* _Brief_
Retype, word for word, every line of the records below starting at the one that contains "white round brick F6" and ending at the one that contains "white brick H11"; include both of those lines and nothing more.

* _Task inputs_
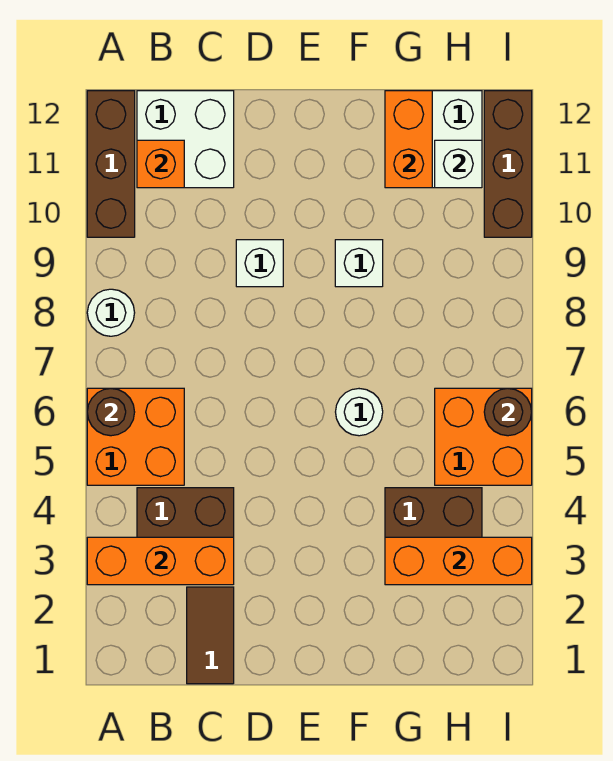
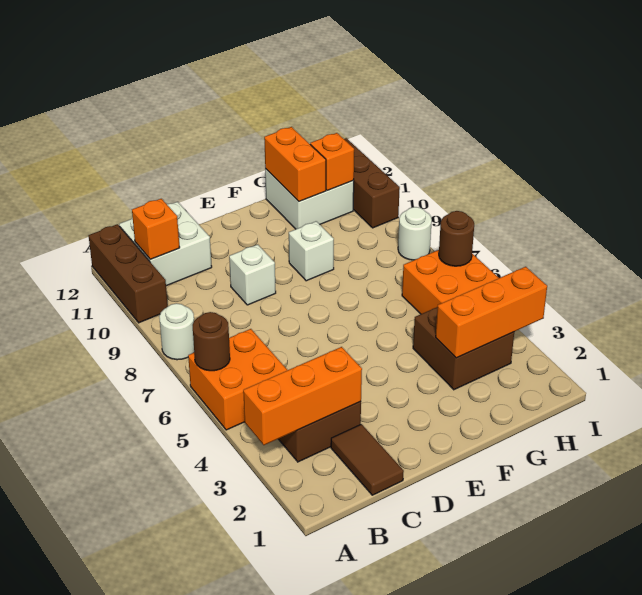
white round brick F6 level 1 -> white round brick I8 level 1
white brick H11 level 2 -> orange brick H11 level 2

==

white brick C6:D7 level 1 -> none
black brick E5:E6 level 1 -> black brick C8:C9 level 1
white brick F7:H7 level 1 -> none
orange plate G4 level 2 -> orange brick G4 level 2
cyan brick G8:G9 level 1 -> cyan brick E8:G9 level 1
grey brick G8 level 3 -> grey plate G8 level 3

* _Answer section_
white round brick F6 level 1 -> white round brick I8 level 1
white brick H11 level 2 -> orange brick H11 level 2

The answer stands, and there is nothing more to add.